Task details: Count the lines below that contain the string "pizz", treating uppercase and lowercase as different, and give only the number.
--- START OF Entries provided ---
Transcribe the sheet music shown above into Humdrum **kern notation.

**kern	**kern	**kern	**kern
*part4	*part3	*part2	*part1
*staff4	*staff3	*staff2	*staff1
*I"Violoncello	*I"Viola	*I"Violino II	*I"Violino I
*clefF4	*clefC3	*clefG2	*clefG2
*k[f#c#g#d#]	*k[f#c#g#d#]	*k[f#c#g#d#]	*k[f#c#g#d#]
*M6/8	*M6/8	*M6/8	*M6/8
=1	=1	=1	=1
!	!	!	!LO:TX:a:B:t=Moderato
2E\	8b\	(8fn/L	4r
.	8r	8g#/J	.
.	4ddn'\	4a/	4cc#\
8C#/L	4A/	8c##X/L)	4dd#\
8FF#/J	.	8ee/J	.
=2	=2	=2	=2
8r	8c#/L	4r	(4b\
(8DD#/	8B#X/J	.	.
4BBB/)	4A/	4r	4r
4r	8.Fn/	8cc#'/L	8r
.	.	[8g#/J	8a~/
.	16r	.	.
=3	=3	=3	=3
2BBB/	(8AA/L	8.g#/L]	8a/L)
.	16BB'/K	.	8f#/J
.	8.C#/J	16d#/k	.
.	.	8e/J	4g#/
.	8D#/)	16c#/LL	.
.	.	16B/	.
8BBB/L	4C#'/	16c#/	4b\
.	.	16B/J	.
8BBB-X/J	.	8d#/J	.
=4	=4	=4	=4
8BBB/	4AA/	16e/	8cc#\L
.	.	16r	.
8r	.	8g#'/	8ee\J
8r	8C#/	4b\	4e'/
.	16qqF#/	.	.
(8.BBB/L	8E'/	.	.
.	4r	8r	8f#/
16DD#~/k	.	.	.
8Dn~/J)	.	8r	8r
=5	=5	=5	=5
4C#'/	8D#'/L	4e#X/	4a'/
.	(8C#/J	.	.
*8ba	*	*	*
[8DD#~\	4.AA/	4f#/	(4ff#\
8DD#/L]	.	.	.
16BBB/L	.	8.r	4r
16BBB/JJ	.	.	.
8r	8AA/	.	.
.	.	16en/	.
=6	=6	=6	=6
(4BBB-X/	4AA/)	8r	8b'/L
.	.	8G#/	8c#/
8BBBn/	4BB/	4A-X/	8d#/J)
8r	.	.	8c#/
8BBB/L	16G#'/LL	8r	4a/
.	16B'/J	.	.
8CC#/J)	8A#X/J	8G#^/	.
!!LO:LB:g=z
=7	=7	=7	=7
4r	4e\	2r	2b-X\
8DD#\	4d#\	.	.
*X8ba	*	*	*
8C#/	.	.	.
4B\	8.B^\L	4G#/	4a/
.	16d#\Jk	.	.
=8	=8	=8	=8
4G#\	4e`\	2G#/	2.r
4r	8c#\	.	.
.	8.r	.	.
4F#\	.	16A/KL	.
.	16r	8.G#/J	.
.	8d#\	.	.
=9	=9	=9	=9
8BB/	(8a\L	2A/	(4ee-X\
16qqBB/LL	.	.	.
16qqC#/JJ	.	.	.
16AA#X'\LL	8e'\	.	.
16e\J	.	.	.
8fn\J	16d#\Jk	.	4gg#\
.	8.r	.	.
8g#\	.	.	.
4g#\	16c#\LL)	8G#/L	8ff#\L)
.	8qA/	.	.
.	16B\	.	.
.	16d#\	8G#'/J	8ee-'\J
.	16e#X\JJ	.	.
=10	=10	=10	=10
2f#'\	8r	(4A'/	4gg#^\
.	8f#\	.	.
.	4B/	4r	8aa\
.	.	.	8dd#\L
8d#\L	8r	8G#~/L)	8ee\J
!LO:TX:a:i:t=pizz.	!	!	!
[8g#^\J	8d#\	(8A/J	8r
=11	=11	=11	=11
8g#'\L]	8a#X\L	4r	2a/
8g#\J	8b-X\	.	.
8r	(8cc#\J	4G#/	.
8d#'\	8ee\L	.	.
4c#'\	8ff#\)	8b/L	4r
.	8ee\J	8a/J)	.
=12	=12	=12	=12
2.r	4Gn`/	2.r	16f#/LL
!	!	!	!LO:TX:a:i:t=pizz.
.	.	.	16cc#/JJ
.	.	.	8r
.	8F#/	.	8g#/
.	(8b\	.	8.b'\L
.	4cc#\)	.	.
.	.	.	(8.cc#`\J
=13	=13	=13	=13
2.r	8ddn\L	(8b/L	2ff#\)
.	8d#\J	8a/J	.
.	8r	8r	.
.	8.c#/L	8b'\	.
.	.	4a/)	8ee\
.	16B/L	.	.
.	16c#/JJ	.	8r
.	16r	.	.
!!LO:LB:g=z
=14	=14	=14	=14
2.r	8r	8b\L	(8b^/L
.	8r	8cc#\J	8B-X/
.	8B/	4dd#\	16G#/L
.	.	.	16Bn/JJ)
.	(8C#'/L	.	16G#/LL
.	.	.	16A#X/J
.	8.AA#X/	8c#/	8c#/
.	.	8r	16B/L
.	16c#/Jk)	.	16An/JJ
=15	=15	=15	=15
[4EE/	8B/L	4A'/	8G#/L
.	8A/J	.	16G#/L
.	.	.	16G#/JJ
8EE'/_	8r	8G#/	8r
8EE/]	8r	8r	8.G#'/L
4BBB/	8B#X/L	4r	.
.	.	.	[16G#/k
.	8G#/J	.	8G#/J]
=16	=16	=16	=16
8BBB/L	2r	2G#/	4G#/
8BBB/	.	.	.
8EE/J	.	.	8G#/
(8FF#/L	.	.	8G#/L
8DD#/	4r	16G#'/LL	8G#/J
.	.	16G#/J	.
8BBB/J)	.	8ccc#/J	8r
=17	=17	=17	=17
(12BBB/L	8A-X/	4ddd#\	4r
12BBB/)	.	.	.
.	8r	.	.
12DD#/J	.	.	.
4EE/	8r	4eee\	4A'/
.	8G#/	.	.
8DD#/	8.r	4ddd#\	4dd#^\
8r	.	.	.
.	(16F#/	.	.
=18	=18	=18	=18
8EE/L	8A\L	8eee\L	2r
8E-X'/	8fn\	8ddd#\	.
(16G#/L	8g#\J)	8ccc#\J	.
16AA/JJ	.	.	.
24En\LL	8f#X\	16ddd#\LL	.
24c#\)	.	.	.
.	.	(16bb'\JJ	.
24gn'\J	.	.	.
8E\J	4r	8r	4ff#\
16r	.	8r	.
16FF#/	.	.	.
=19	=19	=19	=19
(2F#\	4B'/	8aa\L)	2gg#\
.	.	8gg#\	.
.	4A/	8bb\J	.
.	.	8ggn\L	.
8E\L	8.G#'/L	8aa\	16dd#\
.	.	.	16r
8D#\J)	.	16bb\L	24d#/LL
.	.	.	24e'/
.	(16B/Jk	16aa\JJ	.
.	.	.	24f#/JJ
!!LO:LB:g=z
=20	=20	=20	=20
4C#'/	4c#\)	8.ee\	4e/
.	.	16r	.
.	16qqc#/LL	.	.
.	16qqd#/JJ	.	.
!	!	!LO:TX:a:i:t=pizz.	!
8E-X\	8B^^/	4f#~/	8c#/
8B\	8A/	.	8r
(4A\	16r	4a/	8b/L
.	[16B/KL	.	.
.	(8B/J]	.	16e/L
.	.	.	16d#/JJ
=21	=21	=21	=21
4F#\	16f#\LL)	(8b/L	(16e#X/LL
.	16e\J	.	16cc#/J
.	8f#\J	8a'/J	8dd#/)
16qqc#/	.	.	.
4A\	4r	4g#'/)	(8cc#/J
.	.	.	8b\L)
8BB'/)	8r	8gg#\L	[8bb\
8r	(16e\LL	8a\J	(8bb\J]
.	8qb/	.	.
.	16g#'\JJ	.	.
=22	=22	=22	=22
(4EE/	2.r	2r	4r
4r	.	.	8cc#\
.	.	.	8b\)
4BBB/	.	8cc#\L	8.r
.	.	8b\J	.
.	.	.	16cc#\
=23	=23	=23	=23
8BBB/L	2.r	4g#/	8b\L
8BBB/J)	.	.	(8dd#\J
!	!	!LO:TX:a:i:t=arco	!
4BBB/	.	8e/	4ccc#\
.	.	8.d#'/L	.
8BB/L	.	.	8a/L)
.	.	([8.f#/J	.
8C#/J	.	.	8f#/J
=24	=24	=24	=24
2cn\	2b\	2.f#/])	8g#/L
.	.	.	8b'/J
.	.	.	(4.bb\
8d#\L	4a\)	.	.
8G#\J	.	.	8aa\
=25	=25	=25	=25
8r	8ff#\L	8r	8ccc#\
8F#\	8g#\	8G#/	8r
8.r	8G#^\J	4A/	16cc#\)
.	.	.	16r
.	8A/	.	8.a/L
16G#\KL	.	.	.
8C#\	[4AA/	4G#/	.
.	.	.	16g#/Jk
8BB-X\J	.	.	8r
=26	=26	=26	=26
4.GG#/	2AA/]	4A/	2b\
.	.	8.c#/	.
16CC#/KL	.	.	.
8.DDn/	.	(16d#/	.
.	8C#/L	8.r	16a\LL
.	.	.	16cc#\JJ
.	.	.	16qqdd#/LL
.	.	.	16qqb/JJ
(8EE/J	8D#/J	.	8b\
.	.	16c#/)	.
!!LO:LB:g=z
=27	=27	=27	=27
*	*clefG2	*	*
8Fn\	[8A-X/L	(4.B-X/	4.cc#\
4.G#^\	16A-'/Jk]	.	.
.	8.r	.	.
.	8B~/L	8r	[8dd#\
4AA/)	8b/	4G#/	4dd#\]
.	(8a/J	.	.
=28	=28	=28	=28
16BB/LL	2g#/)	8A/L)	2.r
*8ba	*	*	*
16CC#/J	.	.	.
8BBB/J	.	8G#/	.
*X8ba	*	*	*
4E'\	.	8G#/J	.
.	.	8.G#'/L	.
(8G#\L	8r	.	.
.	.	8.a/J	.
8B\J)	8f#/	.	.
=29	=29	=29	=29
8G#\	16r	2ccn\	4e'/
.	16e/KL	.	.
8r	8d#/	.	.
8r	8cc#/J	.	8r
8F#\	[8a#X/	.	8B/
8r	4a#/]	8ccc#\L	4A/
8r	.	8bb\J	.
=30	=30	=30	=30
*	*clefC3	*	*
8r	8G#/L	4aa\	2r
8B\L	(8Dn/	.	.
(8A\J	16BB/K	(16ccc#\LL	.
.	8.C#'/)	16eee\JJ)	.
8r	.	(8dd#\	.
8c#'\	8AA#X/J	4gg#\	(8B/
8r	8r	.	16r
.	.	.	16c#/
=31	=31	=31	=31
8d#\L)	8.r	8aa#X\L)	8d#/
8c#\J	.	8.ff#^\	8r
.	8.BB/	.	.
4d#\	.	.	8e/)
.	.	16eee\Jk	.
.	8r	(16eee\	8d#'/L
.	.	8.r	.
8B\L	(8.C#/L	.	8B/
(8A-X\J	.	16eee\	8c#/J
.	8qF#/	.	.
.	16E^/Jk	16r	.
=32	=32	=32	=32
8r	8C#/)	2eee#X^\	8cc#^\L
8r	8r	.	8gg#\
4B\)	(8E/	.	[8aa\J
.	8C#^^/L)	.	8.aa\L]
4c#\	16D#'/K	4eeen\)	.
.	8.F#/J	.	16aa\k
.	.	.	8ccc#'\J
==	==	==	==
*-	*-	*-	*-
--- END OF Entries provided ---
Full output: 3